- **TASK DESCRIPTION**
Make an exact copy of the entries below and leave any picture out of it.

=== Begin Enclosure ===

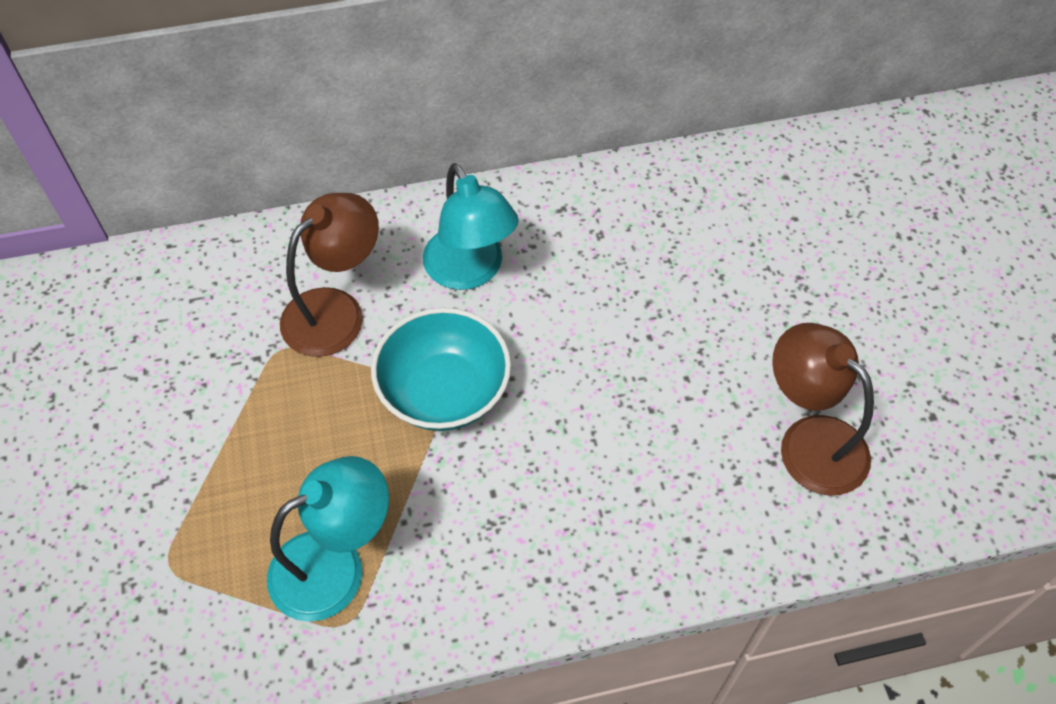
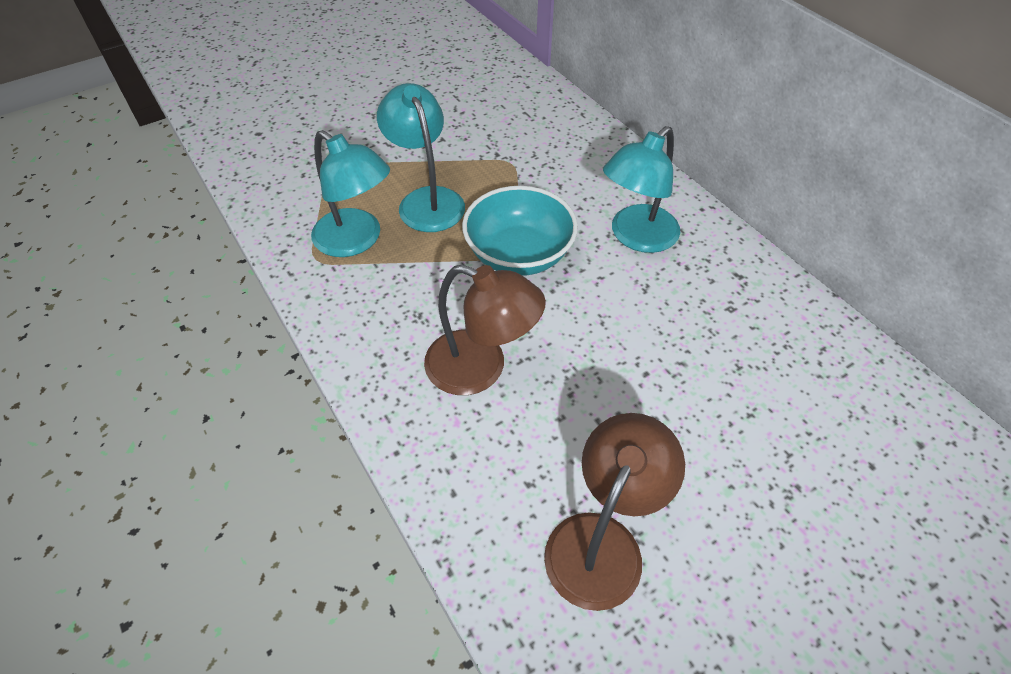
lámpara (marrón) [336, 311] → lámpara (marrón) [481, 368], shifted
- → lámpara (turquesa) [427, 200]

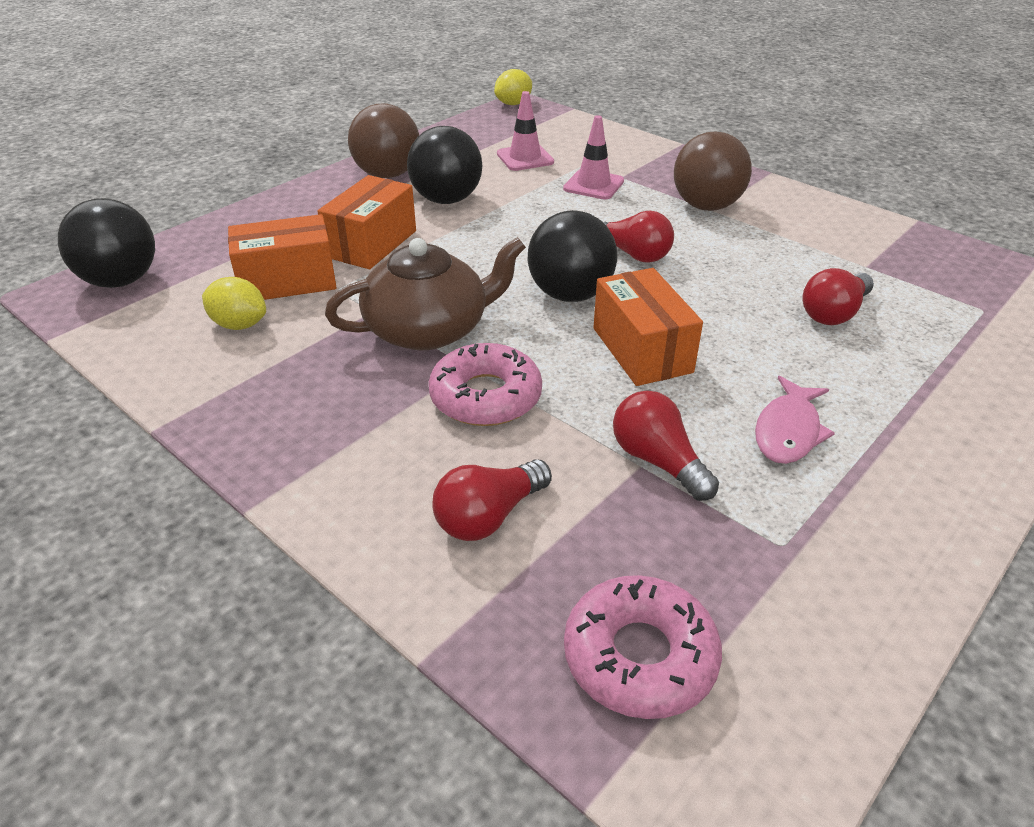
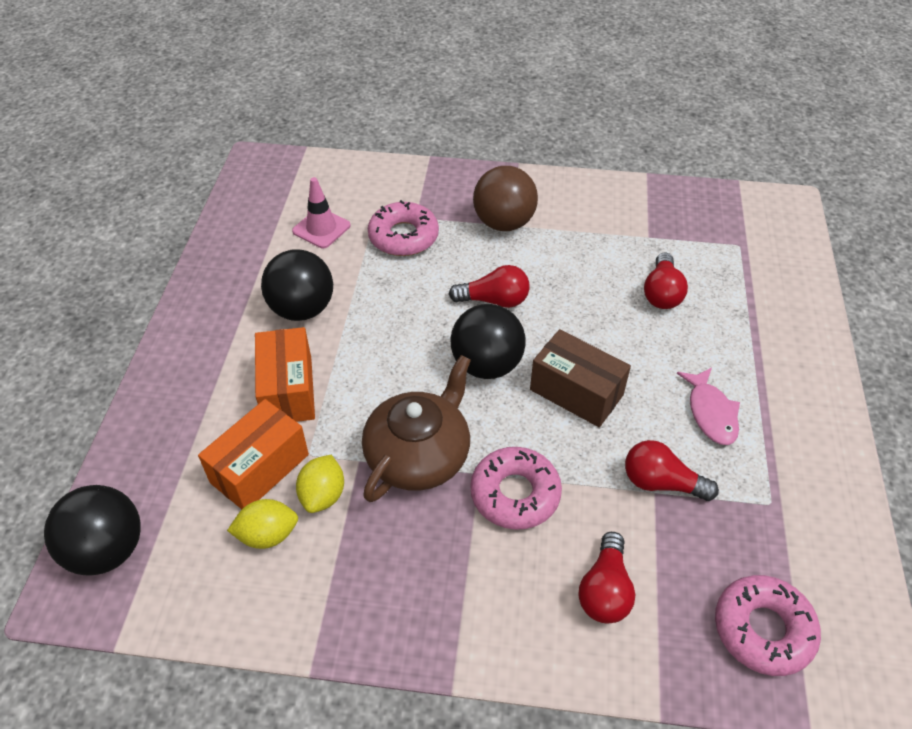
limón (amarillo) [513, 104] → limón (amarillo) [323, 495], shifted
pelota (marrón) [387, 175] → -
cono de tráfico (rosa) [593, 185] → rosquilla (rosa) [403, 236]
caja (naranja) [642, 350] → caja (marrón) [576, 392]

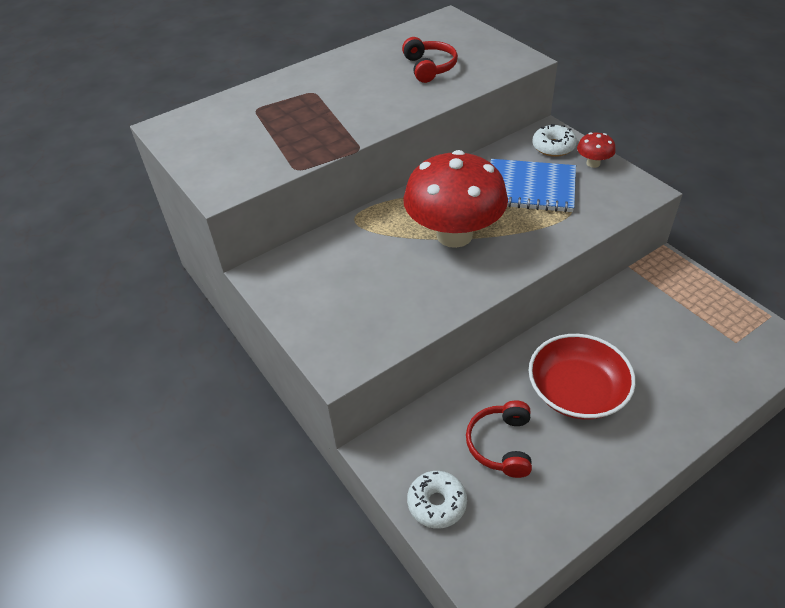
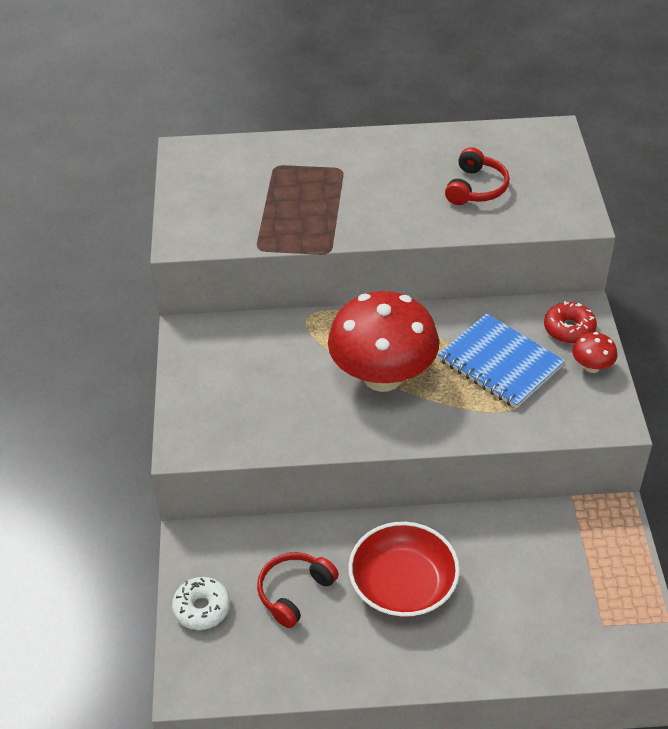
rosquilla (blanco) [553, 147] → rosquilla (rojo) [569, 329]

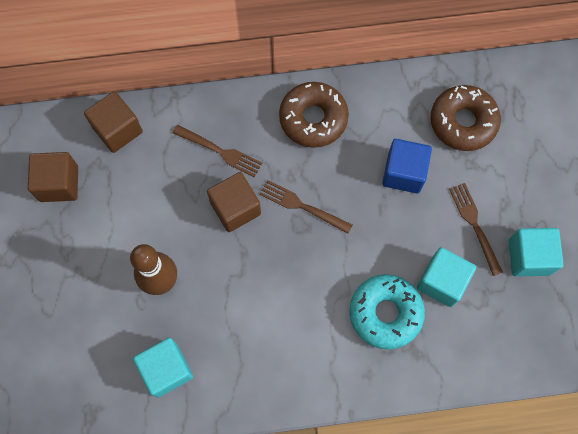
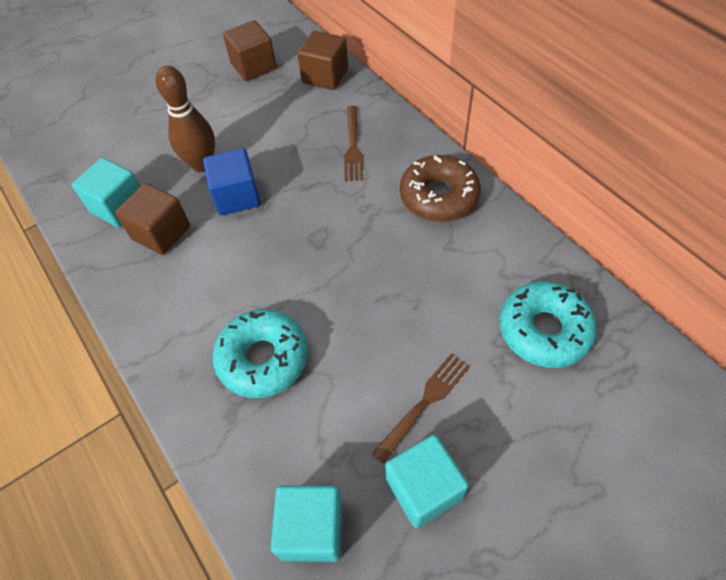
rosquilla (marrón) [463, 122] → rosquilla (turquesa) [544, 330]
cubo (azul) [403, 173] → cubo (azul) [237, 196], shifted
cubo (marrón) [235, 208] → cubo (marrón) [161, 233], shifted
tenedor (marrón) [302, 206] → -
cubo (turquesa) [442, 282] → cubo (turquesa) [312, 529], shifted

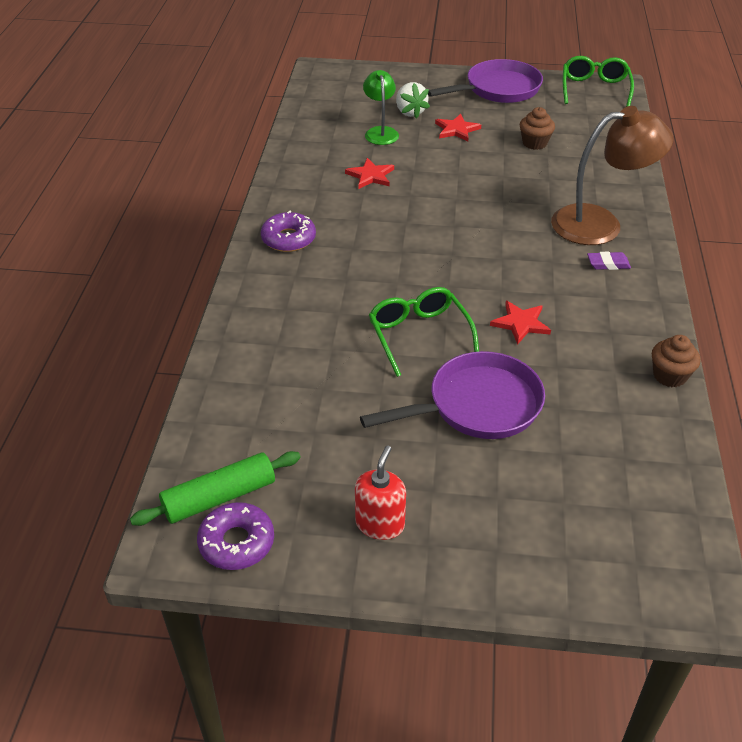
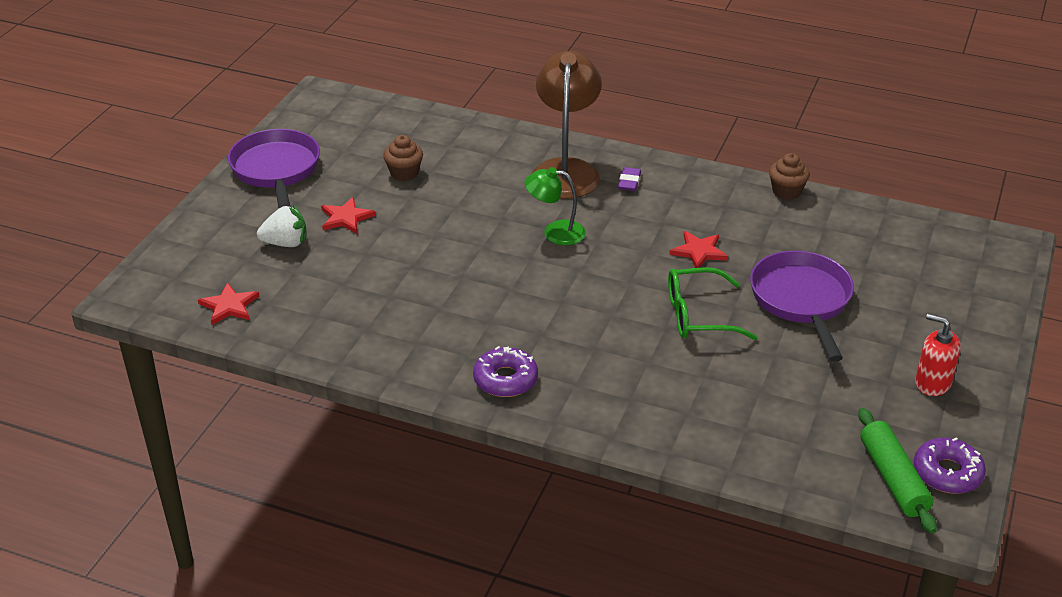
gafas (verde) [594, 89] → -
lámpara (verde) [380, 132] → lámpara (verde) [555, 232], shifted
estrella (rojo) [370, 176] → estrella (rojo) [229, 306], shifted

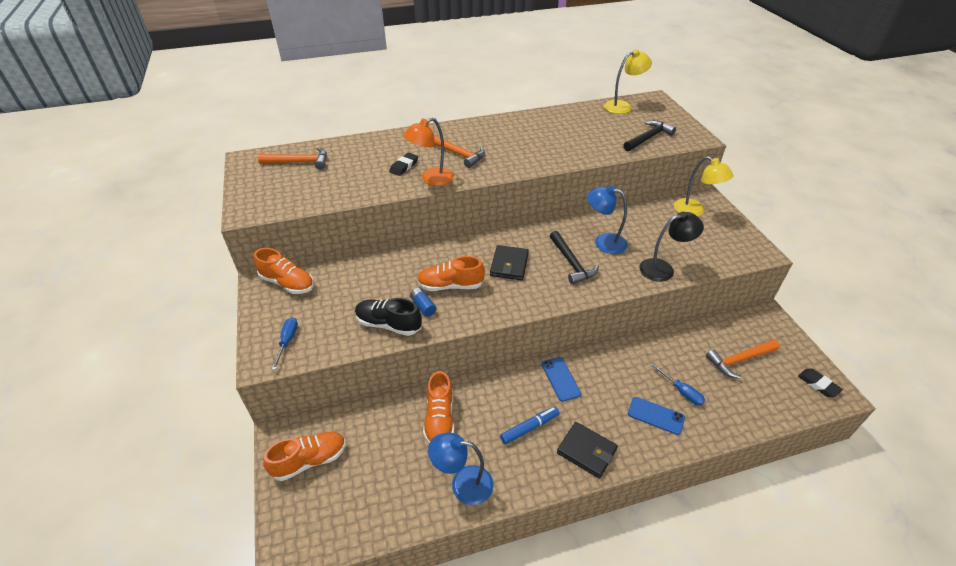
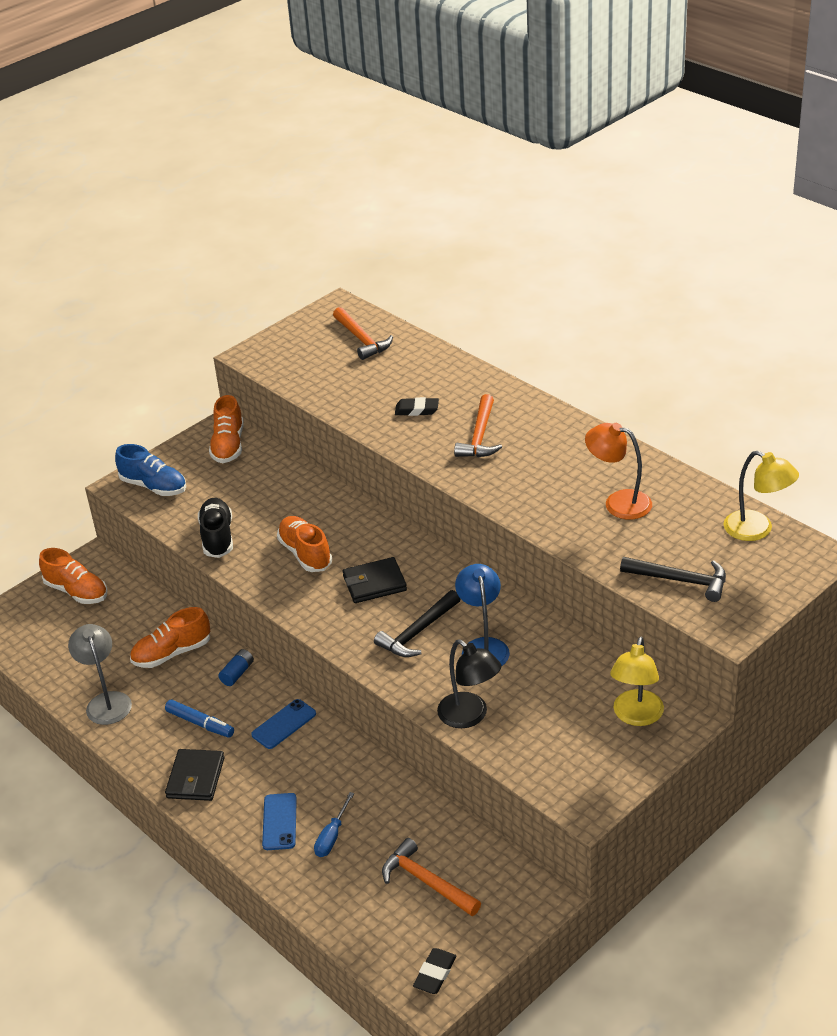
lámpara (naranja) [431, 179] → lámpara (naranja) [618, 502], shifted
pila (azul) [423, 306] → pila (azul) [237, 673], shifted
destornillador (azul) [287, 341] → zapato (azul) [154, 486]
lámpara (azul) [463, 484] → lámpara (gris) [106, 701]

=== End Enclosure ===

- **ANSWER BOX**
lámpara (marrón) [336, 311] → lámpara (marrón) [481, 368], shifted
- → lámpara (turquesa) [427, 200]

limón (amarillo) [513, 104] → limón (amarillo) [323, 495], shifted
pelota (marrón) [387, 175] → -
cono de tráfico (rosa) [593, 185] → rosquilla (rosa) [403, 236]
caja (naranja) [642, 350] → caja (marrón) [576, 392]

rosquilla (blanco) [553, 147] → rosquilla (rojo) [569, 329]

rosquilla (marrón) [463, 122] → rosquilla (turquesa) [544, 330]
cubo (azul) [403, 173] → cubo (azul) [237, 196], shifted
cubo (marrón) [235, 208] → cubo (marrón) [161, 233], shifted
tenedor (marrón) [302, 206] → -
cubo (turquesa) [442, 282] → cubo (turquesa) [312, 529], shifted

gafas (verde) [594, 89] → -
lámpara (verde) [380, 132] → lámpara (verde) [555, 232], shifted
estrella (rojo) [370, 176] → estrella (rojo) [229, 306], shifted

lámpara (naranja) [431, 179] → lámpara (naranja) [618, 502], shifted
pila (azul) [423, 306] → pila (azul) [237, 673], shifted
destornillador (azul) [287, 341] → zapato (azul) [154, 486]
lámpara (azul) [463, 484] → lámpara (gris) [106, 701]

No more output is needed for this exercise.